### Directions
Search the data for lines holding the word "spinning". State how many there are, and nothing else.

### Scene images with change listings
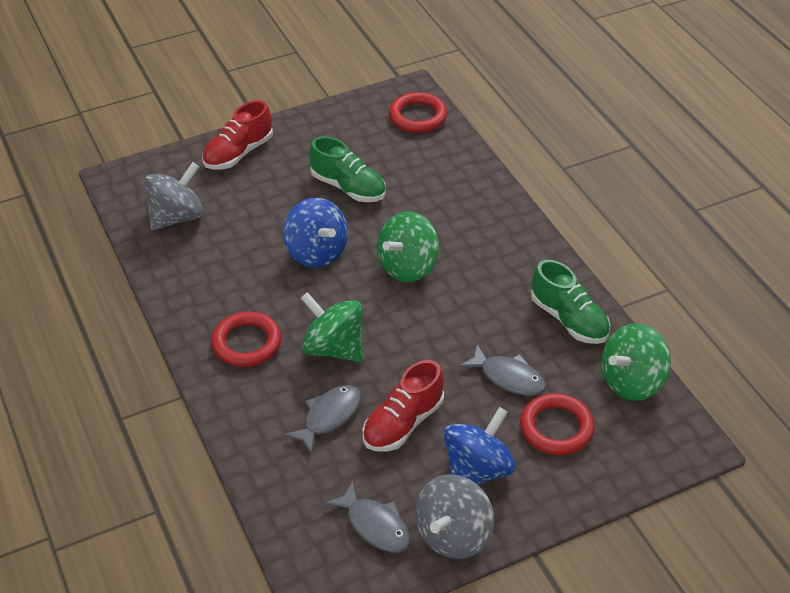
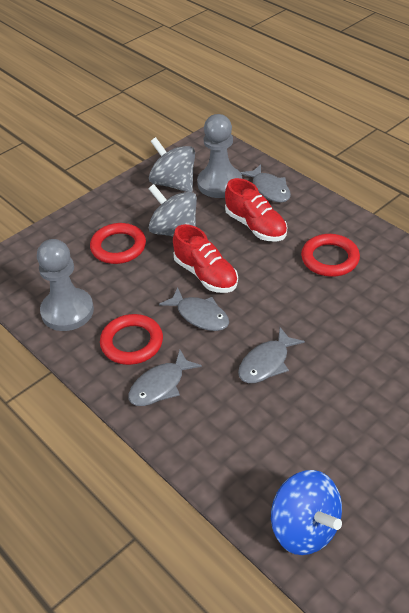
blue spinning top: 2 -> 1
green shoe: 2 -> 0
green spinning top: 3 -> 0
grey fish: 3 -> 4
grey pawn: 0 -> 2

### Result of this task
2